§ Instructions for the task
The listing is to be printed word for word, pictures omitted.

§ Supplied material
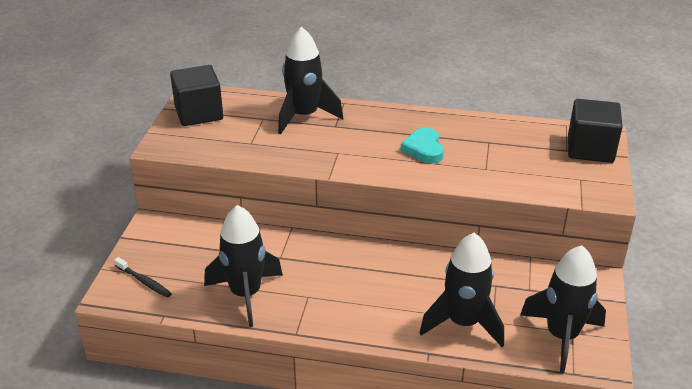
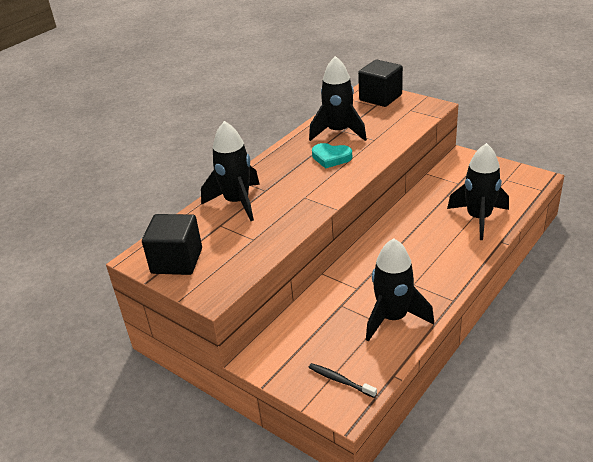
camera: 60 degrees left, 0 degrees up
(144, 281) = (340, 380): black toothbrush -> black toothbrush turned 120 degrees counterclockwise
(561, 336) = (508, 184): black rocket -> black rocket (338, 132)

§ Task response
camera: 60 degrees left, 0 degrees up
(144, 281) = (340, 380): black toothbrush -> black toothbrush turned 120 degrees counterclockwise
(561, 336) = (508, 184): black rocket -> black rocket (338, 132)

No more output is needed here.